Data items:
━━━━━━━━━━━━━━━━━━━━
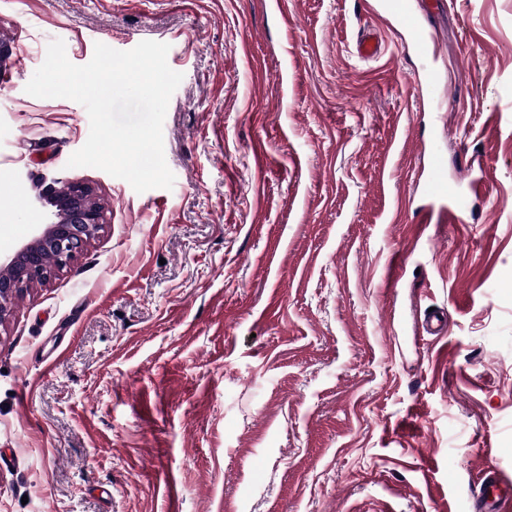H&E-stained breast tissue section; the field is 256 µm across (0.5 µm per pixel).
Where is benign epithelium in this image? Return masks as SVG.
Returning a JSON list of instances; mask_svg holds the SVG:
<instances>
[{
	"label": "benign epithelium",
	"instance_id": "obj_1",
	"mask_svg": "<svg viewBox=\"0 0 512 512\" xmlns=\"http://www.w3.org/2000/svg\"><path fill=\"white\" fill-rule=\"evenodd\" d=\"M40 200L54 207L53 220L13 256L0 263V324L11 315L16 301L36 286H43L67 268L88 247L105 224L104 210L90 207L86 199L93 189L79 182L61 193L63 179L42 177ZM52 255L54 264L45 263Z\"/></svg>",
	"mask_w": 512,
	"mask_h": 512
}]
</instances>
━━━━━━━━━━━━━━━━━━━━
Work to do: The required output is the exact sequence of lines from the one containing "Where is benign" through the end of the listing, both endpoints included.

Problem solution:
Where is benign epithelium in this image? Return masks as SVG.
Returning a JSON list of instances; mask_svg holds the SVG:
<instances>
[{
	"label": "benign epithelium",
	"instance_id": "obj_1",
	"mask_svg": "<svg viewBox=\"0 0 512 512\" xmlns=\"http://www.w3.org/2000/svg\"><path fill=\"white\" fill-rule=\"evenodd\" d=\"M40 200L54 207L53 220L13 256L0 263V324L11 315L16 301L36 286H43L67 268L88 247L105 224L104 210L90 207L86 199L93 189L79 182L61 193L63 179L42 177ZM52 255L54 264L45 263Z\"/></svg>",
	"mask_w": 512,
	"mask_h": 512
}]
</instances>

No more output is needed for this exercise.